Input.
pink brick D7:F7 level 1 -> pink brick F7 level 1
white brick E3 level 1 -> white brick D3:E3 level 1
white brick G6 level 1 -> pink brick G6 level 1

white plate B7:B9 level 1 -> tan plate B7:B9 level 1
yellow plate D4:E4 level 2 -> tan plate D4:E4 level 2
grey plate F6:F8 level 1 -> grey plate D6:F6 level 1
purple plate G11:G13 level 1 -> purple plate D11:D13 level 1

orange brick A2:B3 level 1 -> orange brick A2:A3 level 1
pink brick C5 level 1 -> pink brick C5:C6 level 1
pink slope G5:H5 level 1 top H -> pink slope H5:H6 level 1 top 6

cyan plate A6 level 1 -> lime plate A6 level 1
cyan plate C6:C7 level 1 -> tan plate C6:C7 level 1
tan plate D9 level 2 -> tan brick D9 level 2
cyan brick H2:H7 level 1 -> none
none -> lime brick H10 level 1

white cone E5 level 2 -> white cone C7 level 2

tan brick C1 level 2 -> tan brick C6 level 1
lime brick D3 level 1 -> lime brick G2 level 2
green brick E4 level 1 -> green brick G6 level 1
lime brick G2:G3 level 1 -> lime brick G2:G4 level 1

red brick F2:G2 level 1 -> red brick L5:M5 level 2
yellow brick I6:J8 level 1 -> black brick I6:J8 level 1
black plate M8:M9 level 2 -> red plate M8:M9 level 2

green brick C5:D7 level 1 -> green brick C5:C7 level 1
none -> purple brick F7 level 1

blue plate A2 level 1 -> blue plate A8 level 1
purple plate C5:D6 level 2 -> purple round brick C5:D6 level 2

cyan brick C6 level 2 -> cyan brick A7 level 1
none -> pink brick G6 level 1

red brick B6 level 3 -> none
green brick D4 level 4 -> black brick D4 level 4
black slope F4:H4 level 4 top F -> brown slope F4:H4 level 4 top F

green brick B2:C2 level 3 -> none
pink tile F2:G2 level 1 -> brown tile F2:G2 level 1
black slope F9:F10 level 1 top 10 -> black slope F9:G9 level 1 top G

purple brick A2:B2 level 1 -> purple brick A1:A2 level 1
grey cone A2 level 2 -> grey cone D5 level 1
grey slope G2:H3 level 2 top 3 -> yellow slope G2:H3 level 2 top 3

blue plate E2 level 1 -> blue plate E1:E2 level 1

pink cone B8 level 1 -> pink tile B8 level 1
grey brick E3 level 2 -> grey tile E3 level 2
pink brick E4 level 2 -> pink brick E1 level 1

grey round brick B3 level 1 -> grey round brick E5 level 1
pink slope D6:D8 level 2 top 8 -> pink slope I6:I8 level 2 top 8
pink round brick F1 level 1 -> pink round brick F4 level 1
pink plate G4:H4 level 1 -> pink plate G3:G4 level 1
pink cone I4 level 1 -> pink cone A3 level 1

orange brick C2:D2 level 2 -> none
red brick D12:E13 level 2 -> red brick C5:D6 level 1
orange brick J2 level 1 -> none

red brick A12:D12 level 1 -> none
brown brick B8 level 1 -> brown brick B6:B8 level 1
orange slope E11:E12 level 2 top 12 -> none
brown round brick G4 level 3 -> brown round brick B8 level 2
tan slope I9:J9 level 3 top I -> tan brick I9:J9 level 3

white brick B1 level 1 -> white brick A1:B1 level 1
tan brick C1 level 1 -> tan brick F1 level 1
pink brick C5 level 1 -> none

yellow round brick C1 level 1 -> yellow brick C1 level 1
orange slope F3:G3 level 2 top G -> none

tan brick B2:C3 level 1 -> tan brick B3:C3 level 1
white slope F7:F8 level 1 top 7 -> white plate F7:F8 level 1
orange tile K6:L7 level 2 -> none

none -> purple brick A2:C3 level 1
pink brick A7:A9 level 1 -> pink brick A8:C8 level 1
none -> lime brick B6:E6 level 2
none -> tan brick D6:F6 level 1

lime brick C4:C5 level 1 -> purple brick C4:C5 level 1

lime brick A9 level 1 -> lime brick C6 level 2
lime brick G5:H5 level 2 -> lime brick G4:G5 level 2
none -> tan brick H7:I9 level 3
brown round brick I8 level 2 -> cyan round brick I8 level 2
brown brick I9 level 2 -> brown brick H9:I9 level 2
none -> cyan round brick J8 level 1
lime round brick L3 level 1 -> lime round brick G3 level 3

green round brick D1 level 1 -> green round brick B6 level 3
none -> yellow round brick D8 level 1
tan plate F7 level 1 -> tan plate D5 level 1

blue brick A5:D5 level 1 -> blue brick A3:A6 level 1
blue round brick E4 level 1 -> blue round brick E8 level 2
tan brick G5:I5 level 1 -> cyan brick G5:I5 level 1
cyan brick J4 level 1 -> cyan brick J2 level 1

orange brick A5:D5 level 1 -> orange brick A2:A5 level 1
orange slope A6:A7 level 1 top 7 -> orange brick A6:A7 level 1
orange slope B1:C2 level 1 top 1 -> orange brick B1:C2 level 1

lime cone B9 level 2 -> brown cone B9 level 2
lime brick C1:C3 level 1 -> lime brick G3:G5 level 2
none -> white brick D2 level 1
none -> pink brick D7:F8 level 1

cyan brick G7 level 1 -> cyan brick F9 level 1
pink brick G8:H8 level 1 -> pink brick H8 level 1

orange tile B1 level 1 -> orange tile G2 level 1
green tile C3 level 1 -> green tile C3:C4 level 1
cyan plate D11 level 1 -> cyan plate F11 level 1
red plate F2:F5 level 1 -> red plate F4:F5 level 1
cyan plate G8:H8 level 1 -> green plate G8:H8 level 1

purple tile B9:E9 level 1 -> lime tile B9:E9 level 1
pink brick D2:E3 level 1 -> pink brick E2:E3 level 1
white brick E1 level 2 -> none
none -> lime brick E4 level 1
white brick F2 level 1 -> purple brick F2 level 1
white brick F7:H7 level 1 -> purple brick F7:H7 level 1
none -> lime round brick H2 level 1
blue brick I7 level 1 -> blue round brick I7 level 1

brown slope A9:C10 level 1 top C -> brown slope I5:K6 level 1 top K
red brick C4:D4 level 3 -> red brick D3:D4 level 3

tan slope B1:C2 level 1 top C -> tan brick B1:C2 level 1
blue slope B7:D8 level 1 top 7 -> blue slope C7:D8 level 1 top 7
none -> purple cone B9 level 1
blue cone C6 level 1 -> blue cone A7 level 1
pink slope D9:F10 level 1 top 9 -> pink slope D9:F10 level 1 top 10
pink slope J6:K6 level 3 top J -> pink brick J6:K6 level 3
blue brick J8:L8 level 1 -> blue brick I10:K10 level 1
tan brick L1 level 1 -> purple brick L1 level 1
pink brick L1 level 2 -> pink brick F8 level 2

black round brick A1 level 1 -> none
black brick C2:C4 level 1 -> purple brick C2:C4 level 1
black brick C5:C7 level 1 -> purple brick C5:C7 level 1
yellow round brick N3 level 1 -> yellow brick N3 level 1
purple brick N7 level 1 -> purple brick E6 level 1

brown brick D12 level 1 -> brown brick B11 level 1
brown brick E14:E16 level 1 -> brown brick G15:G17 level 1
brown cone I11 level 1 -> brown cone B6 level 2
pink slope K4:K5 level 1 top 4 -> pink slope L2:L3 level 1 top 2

Exercise. From the records above, show each line that contains the word "green".

Finished task.
green brick E4 level 1 -> green brick G6 level 1
green brick C5:D7 level 1 -> green brick C5:C7 level 1
green brick D4 level 4 -> black brick D4 level 4
green brick B2:C2 level 3 -> none
green round brick D1 level 1 -> green round brick B6 level 3
green tile C3 level 1 -> green tile C3:C4 level 1
cyan plate G8:H8 level 1 -> green plate G8:H8 level 1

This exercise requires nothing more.